Task
Among these records, which lines include "cake"? Copy them out.

The input

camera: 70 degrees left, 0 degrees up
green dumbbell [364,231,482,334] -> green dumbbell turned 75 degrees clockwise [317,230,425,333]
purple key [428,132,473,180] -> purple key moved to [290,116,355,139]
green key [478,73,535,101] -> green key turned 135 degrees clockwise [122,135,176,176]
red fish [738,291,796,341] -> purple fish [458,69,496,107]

==

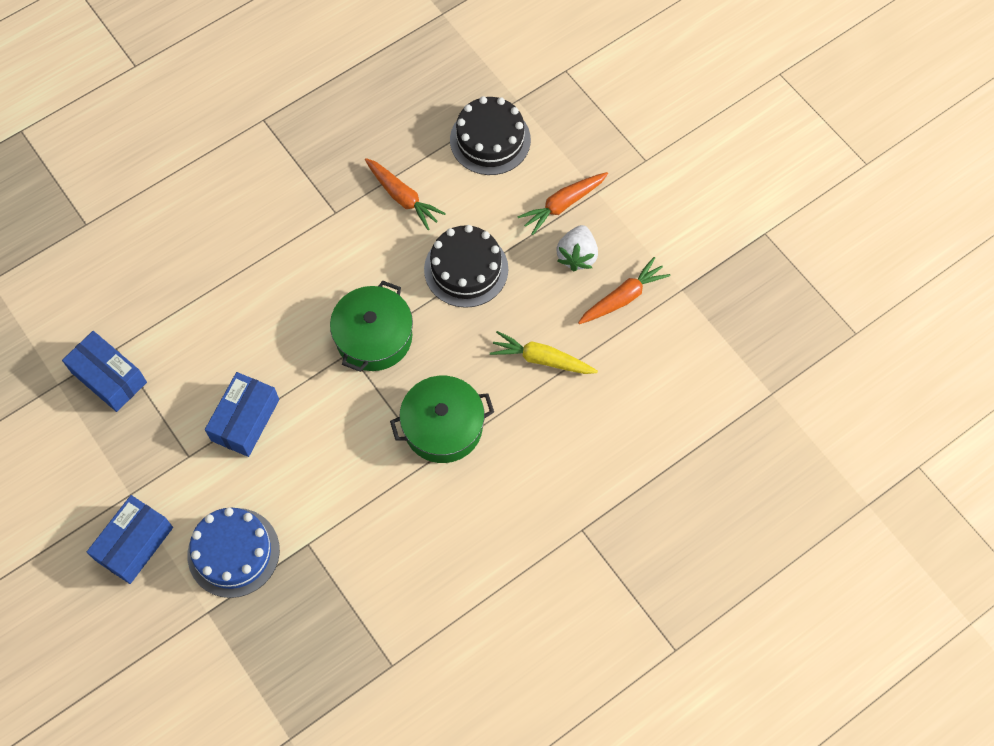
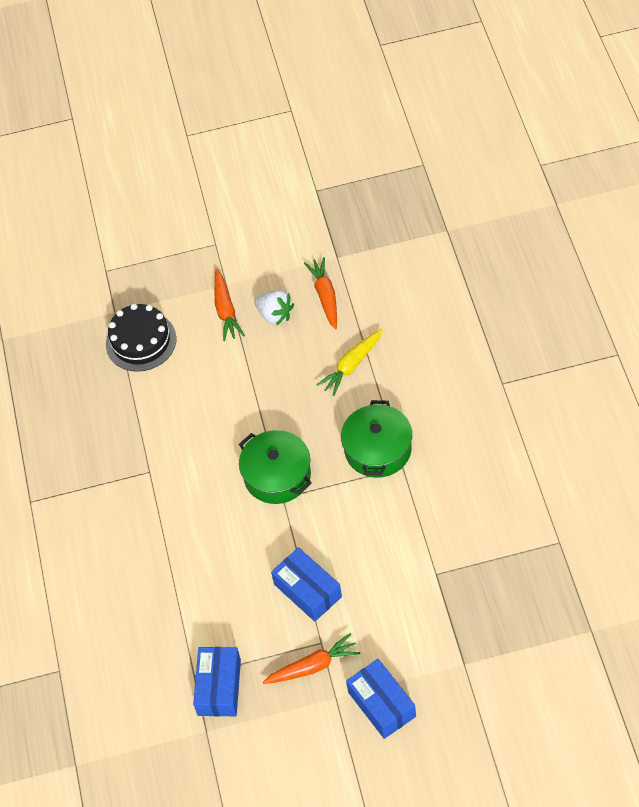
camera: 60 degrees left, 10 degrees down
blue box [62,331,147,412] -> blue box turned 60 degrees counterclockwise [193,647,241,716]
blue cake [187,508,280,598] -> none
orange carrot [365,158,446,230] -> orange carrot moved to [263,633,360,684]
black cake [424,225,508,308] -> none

Response for this exercise
blue cake [187,508,280,598] -> none
black cake [424,225,508,308] -> none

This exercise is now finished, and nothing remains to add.